** Work request **
Write the full listing out again, word for word, but omit the pictures.

** Raw data **
..............................
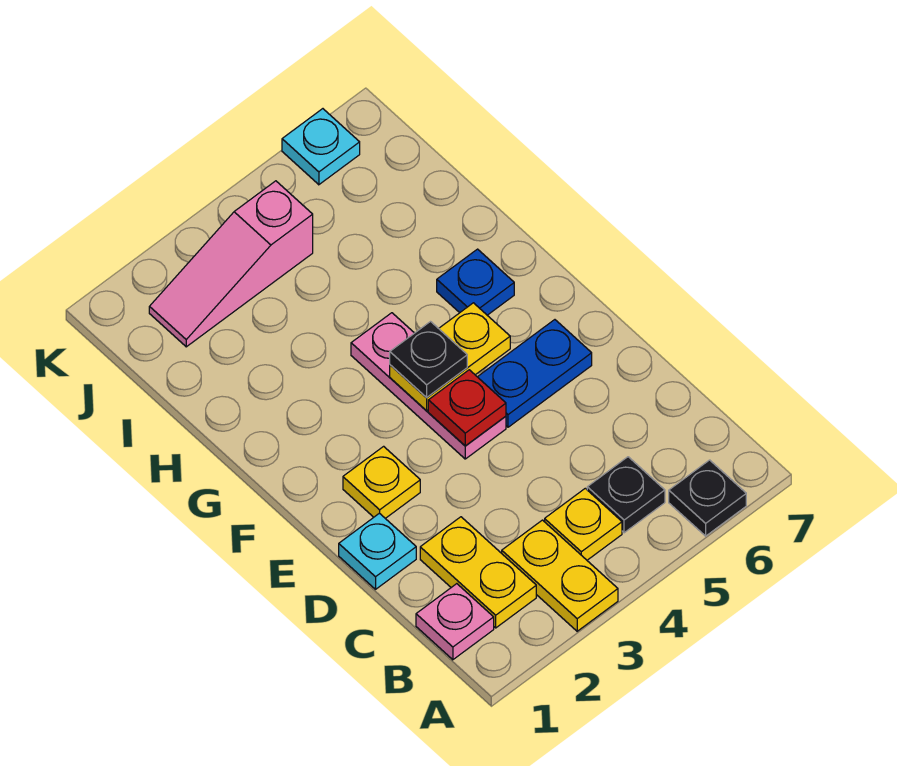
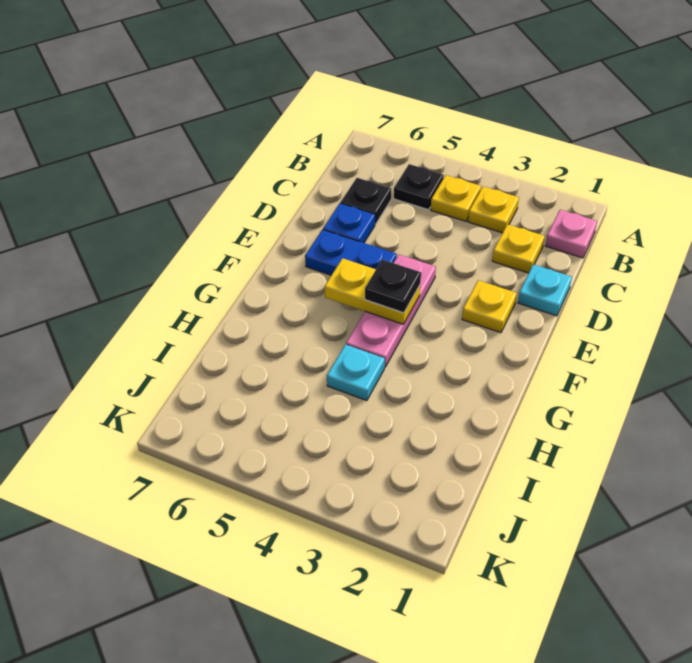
yellow 1x2 plate [502,520,618,631] -> yellow 1x1 plate [468,187,519,233]
black 1x1 plate [669,460,746,536] -> black 1x1 plate moved to [341,178,391,224]
yellow 1x2 plate [420,517,536,628] -> yellow 1x1 plate [492,224,545,273]
red 1x1 plate [428,370,506,446] -> none
blue 1x1 plate [437,249,514,315] -> blue 1x1 plate moved to [323,203,375,243]
pink 1x3 slope [149,181,313,347] -> none
cyan 1x1 plate [282,109,360,185] -> cyan 1x1 plate moved to [327,344,385,401]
..............................
** Response area **
yellow 1x2 plate [502,520,618,631] -> yellow 1x1 plate [468,187,519,233]
black 1x1 plate [669,460,746,536] -> black 1x1 plate moved to [341,178,391,224]
yellow 1x2 plate [420,517,536,628] -> yellow 1x1 plate [492,224,545,273]
red 1x1 plate [428,370,506,446] -> none
blue 1x1 plate [437,249,514,315] -> blue 1x1 plate moved to [323,203,375,243]
pink 1x3 slope [149,181,313,347] -> none
cyan 1x1 plate [282,109,360,185] -> cyan 1x1 plate moved to [327,344,385,401]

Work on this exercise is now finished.